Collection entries
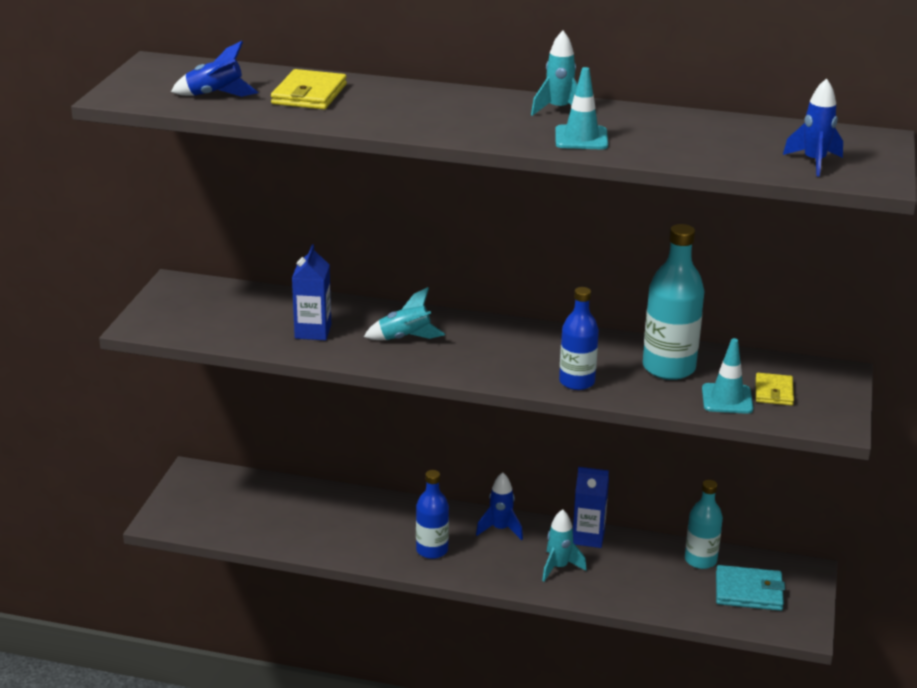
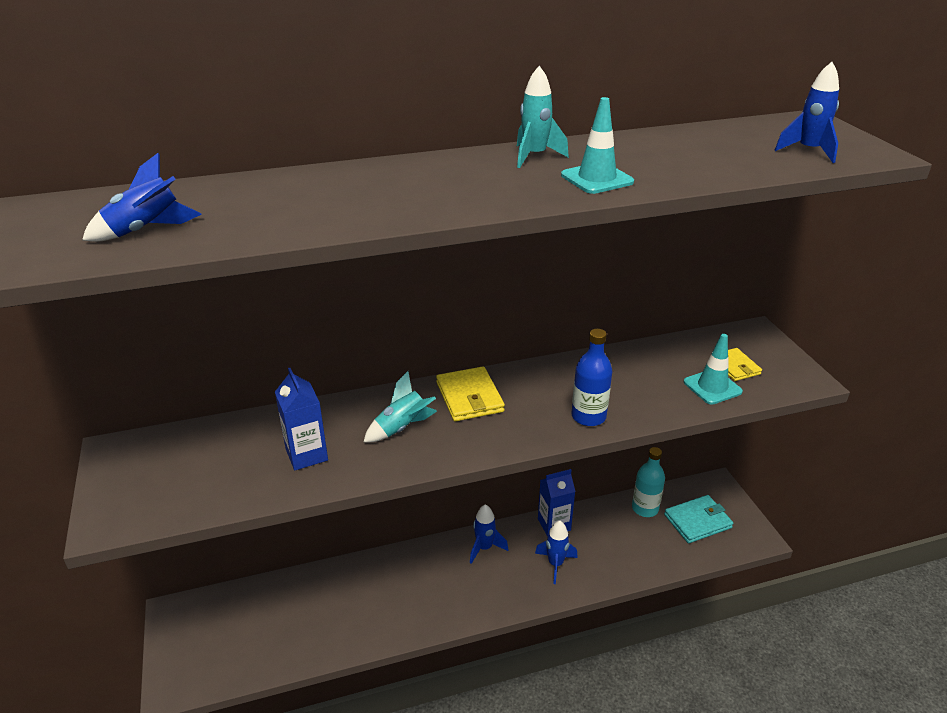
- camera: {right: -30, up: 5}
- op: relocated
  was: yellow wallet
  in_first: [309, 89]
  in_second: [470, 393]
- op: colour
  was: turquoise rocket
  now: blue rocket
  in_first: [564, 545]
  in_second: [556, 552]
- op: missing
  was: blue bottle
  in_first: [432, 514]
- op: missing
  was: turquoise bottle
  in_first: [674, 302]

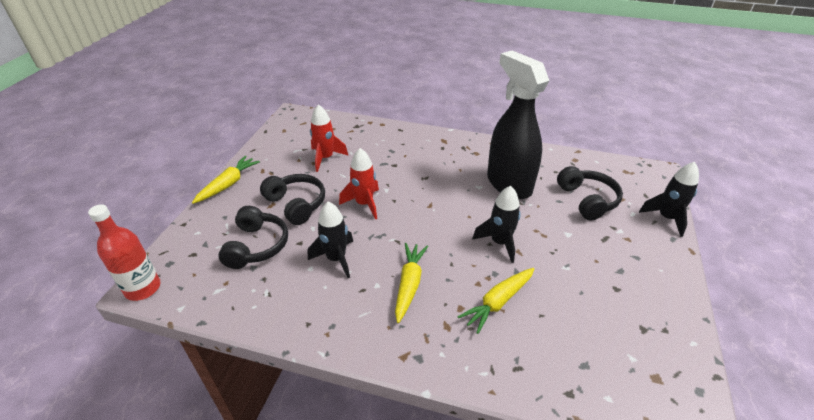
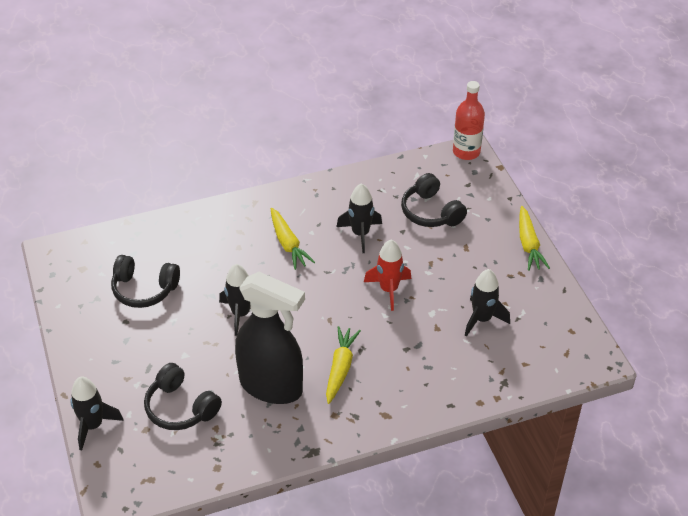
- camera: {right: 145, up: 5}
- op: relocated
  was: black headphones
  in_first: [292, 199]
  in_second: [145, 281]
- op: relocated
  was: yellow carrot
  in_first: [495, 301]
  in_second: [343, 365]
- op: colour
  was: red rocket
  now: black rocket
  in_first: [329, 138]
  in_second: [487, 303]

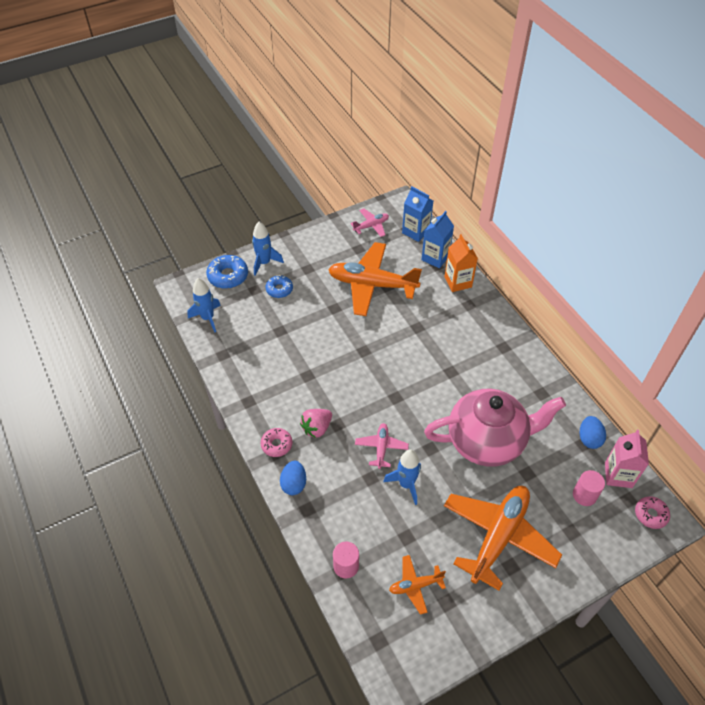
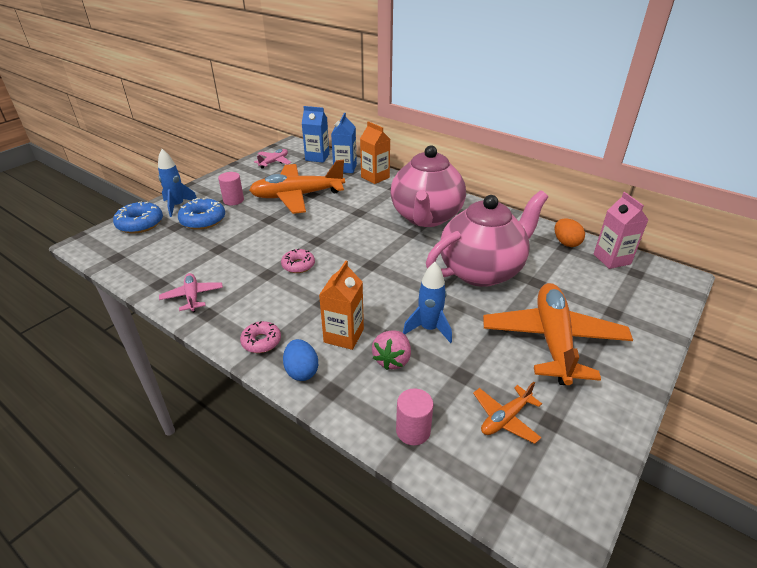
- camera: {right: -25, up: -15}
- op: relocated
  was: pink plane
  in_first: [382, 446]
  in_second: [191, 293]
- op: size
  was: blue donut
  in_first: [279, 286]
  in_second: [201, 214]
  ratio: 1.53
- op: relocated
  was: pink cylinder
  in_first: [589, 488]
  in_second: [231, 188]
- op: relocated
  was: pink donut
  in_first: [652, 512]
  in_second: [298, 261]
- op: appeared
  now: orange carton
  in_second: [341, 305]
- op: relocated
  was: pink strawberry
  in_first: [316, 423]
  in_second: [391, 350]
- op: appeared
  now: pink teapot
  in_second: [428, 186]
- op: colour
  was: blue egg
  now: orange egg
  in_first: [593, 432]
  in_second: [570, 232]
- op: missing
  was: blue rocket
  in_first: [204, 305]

§ Work instructions: Beginning with the line that contains "in_first: [593, 432]", each line of the records above through the last one must be printed word for word.

§ Result of this task:
  in_first: [593, 432]
  in_second: [570, 232]
- op: missing
  was: blue rocket
  in_first: [204, 305]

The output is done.